* **AIM OF THE TASK**: Without including any pictures, please copy every entry below exactly.

>>>>

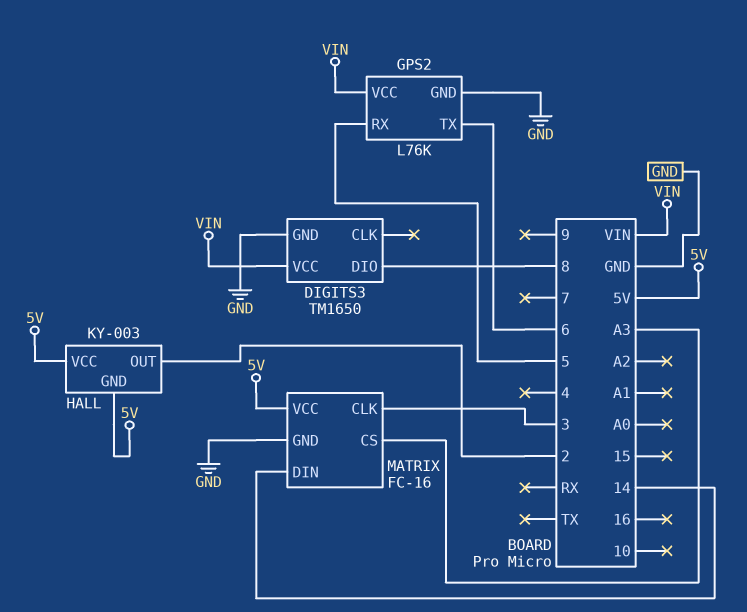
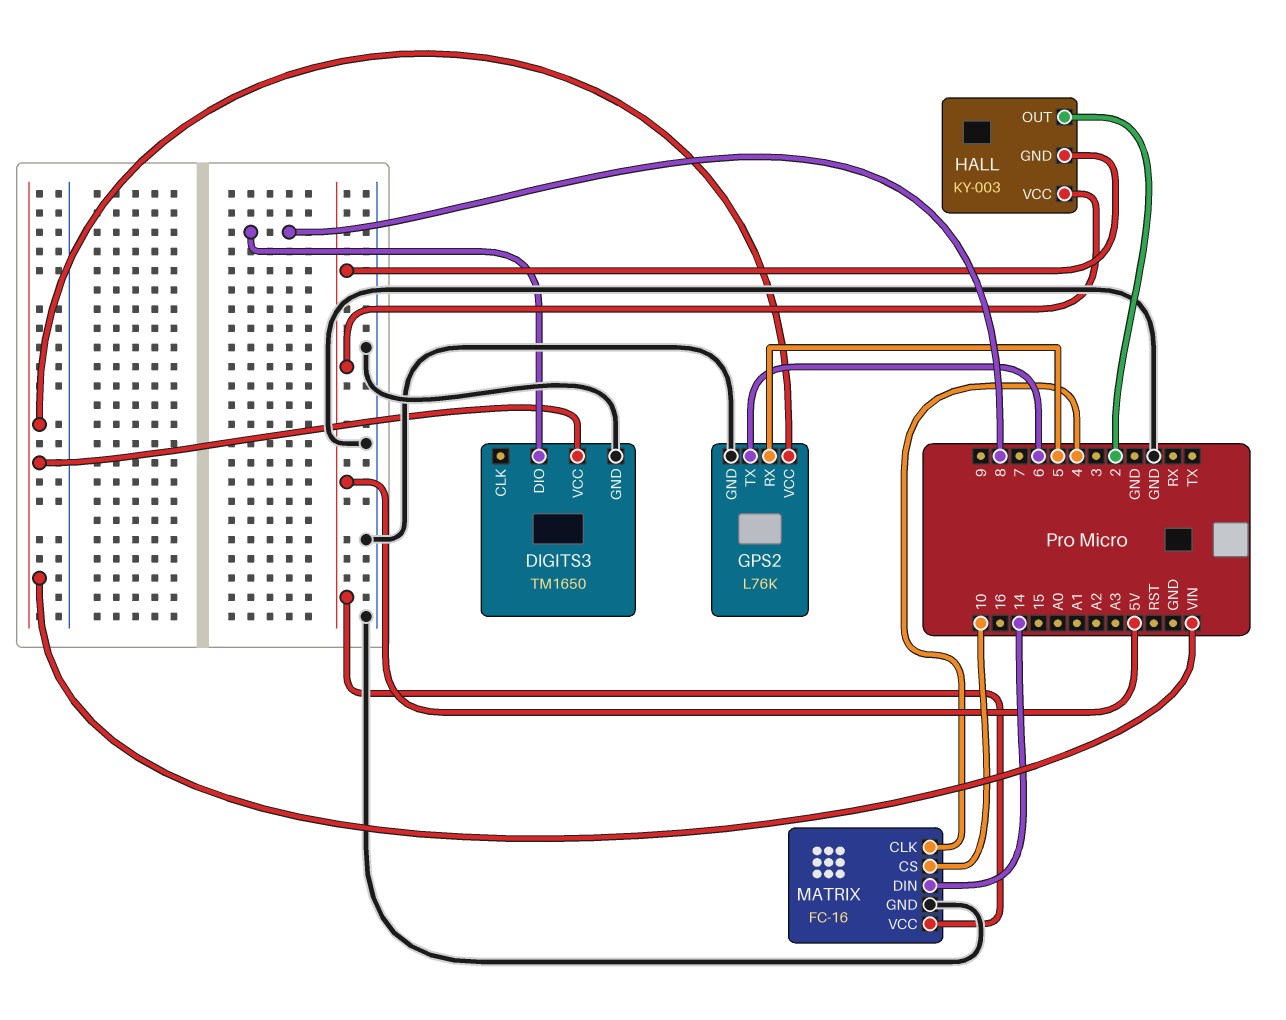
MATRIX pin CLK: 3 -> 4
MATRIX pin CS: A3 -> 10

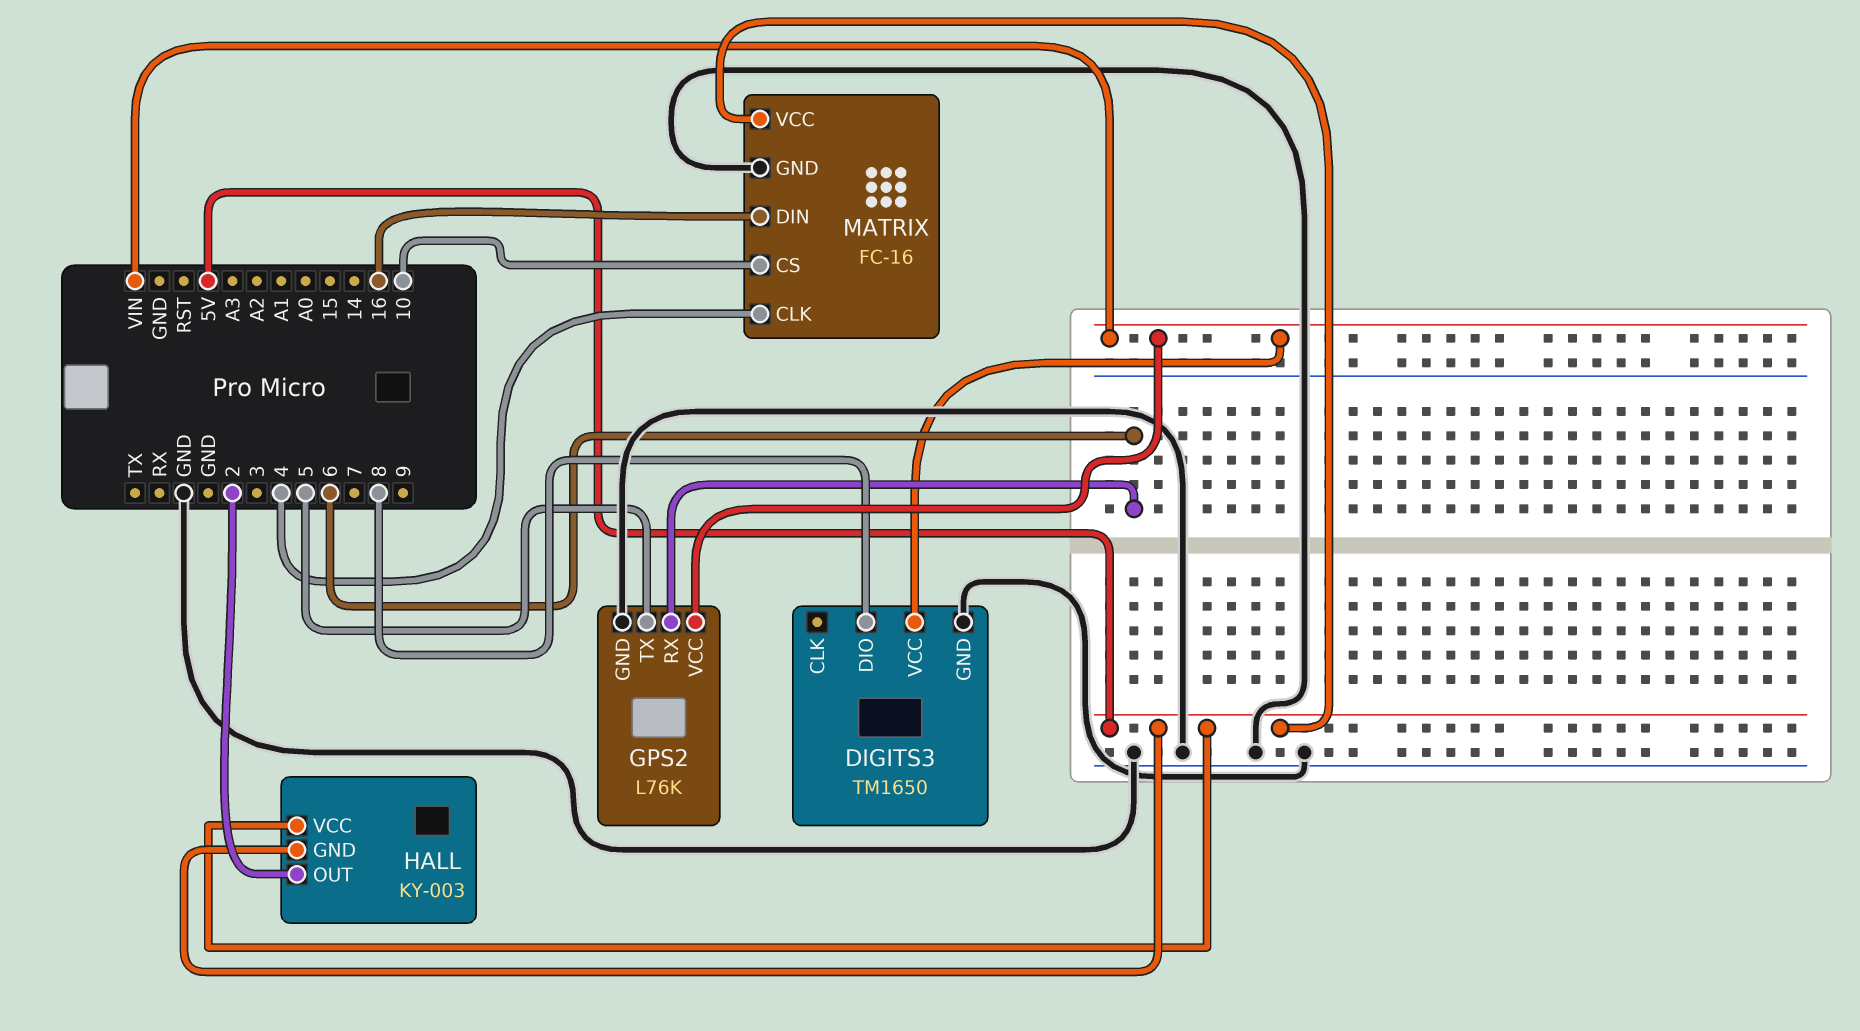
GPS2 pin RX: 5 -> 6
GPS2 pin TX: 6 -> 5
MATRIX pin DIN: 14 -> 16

<<<<

* **RESULT OF THIS TASK**:
MATRIX pin CLK: 3 -> 4
MATRIX pin CS: A3 -> 10

GPS2 pin RX: 5 -> 6
GPS2 pin TX: 6 -> 5
MATRIX pin DIN: 14 -> 16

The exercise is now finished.